*** PROVIDED INFORMATION ***
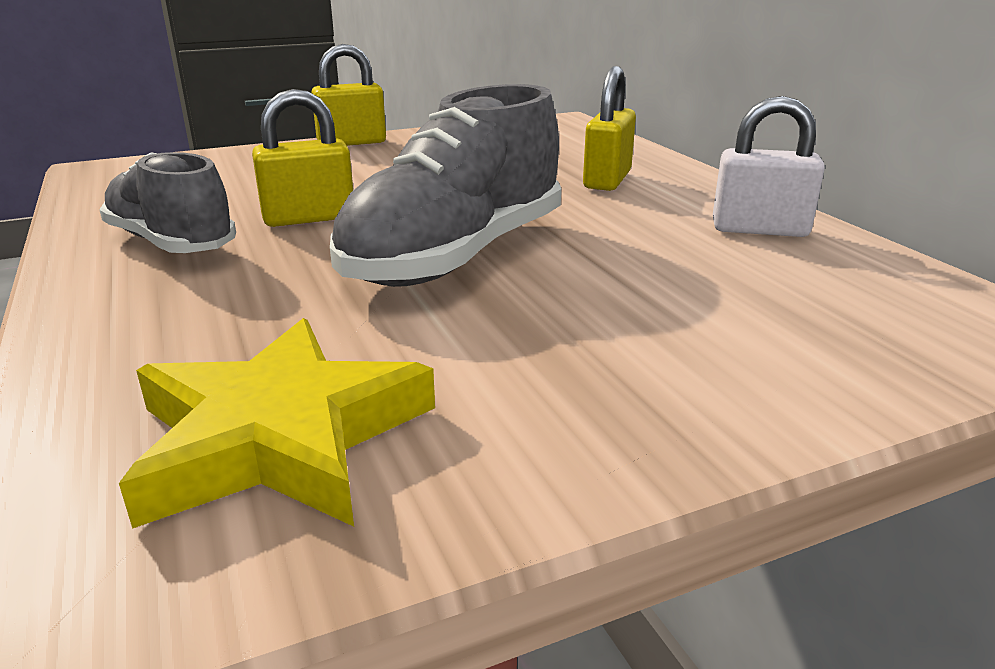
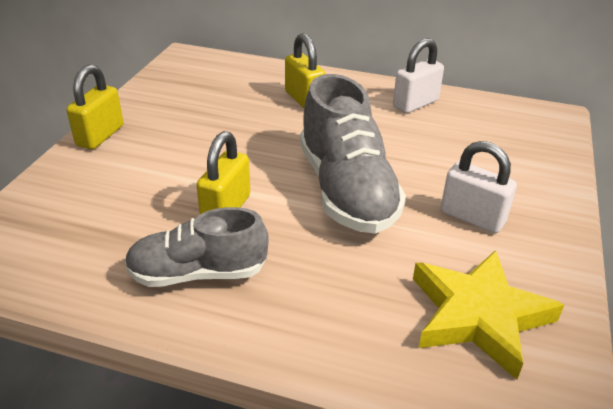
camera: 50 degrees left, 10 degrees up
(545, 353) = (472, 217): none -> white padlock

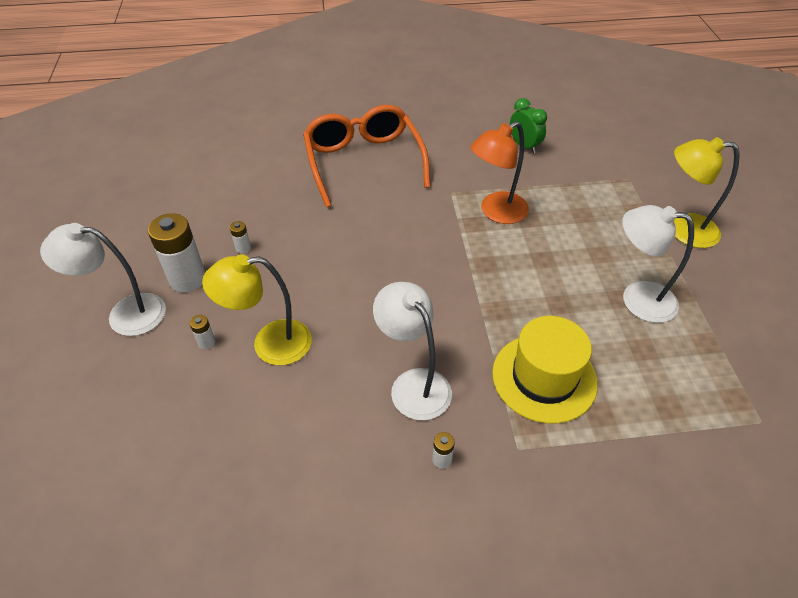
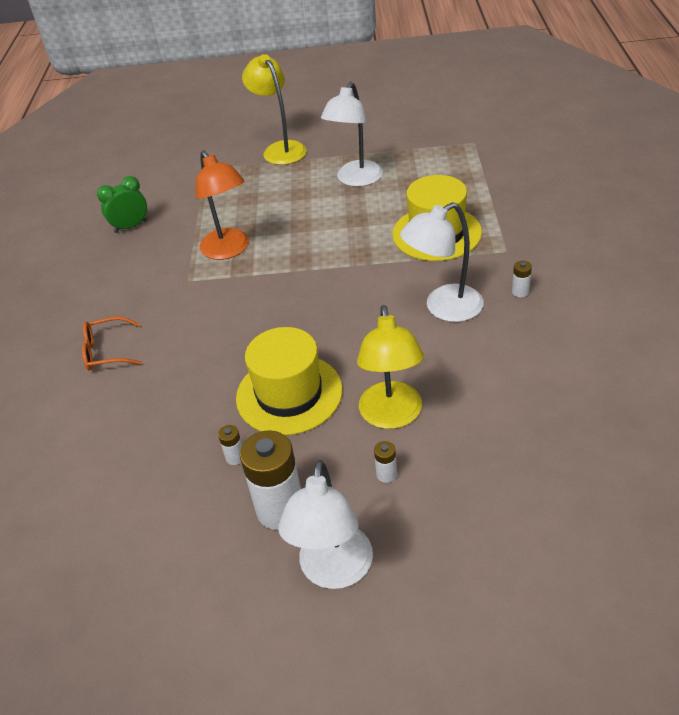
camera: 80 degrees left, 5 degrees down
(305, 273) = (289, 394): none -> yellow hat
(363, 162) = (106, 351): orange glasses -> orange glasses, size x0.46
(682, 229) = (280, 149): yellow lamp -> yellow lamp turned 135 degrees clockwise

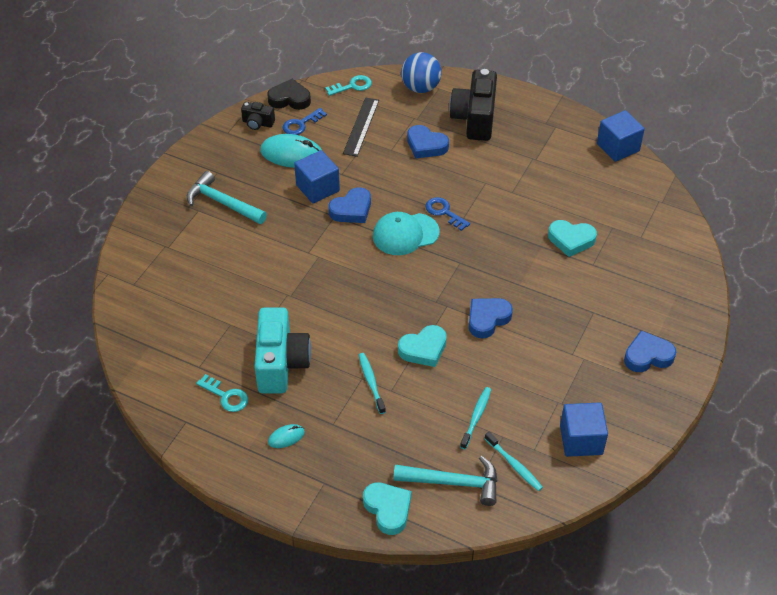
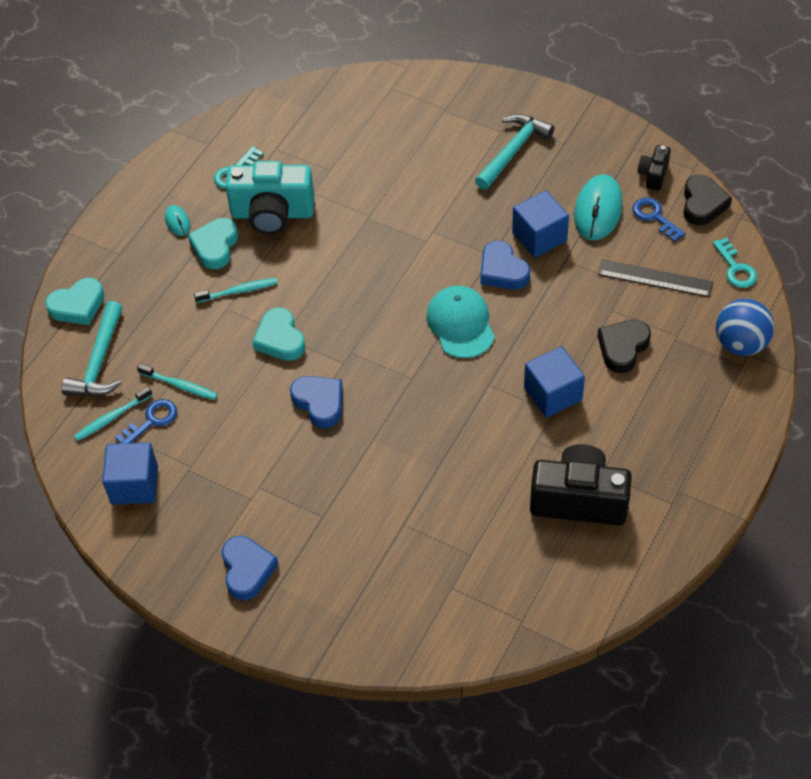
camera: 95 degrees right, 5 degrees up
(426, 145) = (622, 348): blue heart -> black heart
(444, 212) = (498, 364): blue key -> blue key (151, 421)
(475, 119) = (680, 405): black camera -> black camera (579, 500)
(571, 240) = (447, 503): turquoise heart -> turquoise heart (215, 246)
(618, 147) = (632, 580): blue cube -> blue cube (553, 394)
*** End of PROVIDED INFORMATION ***
*** PROVIDED INFORMATION ***
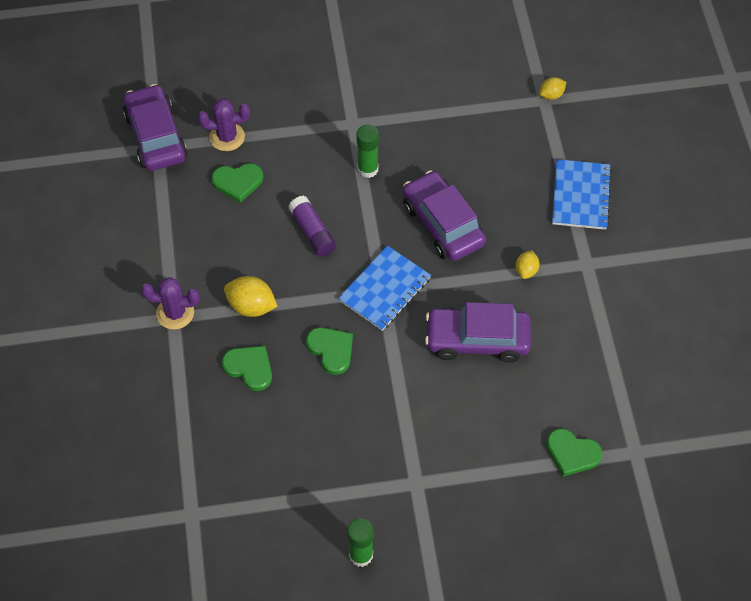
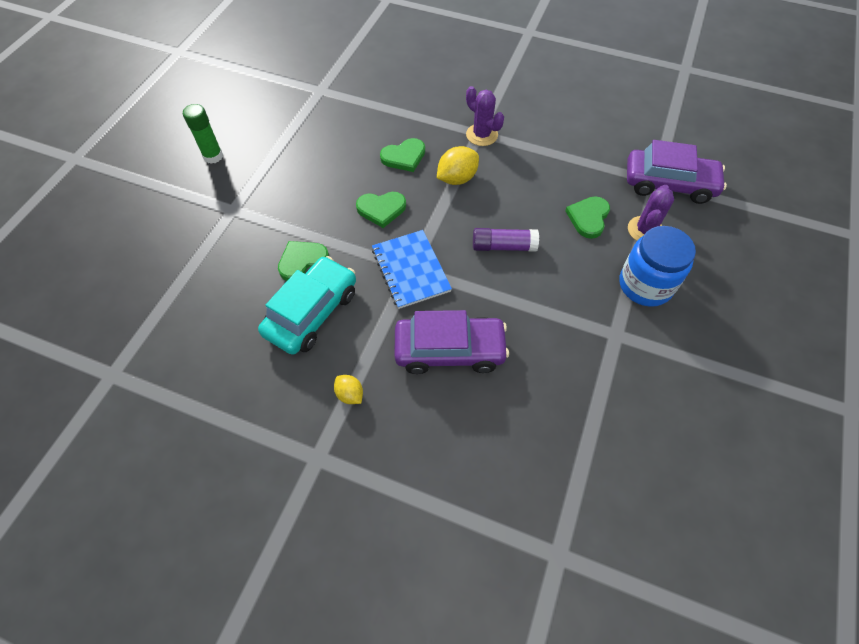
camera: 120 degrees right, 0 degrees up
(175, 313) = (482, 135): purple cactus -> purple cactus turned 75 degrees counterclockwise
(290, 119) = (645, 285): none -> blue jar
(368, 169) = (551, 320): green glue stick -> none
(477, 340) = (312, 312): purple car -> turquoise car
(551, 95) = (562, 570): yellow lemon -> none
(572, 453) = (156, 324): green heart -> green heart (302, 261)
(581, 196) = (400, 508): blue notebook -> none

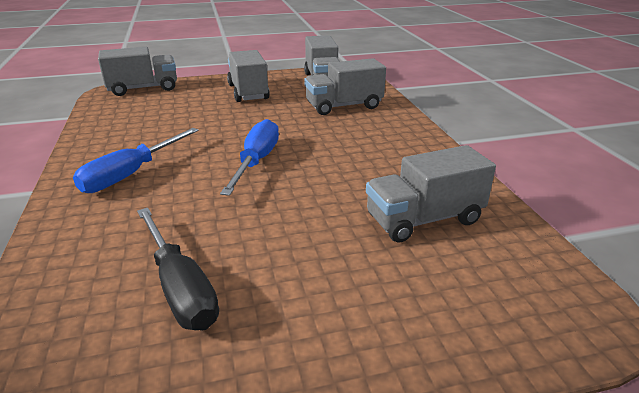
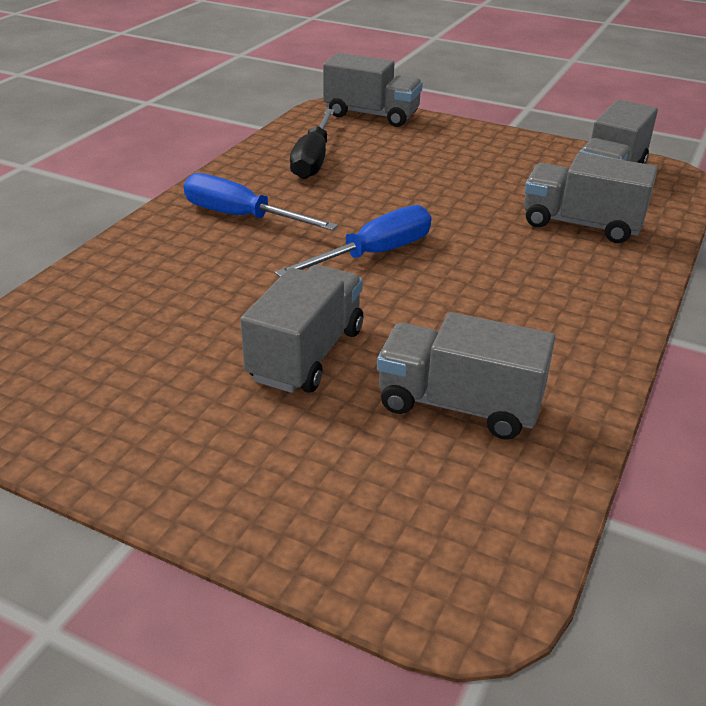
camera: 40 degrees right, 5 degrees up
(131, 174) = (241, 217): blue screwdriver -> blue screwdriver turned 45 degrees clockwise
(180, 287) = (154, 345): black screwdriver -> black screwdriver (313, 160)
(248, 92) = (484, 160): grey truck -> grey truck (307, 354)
*** End of PROVIDED INFORMATION ***
> TASK BRIEF
The lines above from the line with "camera: 50 degrees left, 10 degrees up" through the line with "(475, 119) = (680, 405): black" are to be given again word for word, with no pictures among them.

> TASK RESPONSE
camera: 50 degrees left, 10 degrees up
(545, 353) = (472, 217): none -> white padlock

camera: 80 degrees left, 5 degrees down
(305, 273) = (289, 394): none -> yellow hat
(363, 162) = (106, 351): orange glasses -> orange glasses, size x0.46
(682, 229) = (280, 149): yellow lamp -> yellow lamp turned 135 degrees clockwise

camera: 95 degrees right, 5 degrees up
(426, 145) = (622, 348): blue heart -> black heart
(444, 212) = (498, 364): blue key -> blue key (151, 421)
(475, 119) = (680, 405): black camera -> black camera (579, 500)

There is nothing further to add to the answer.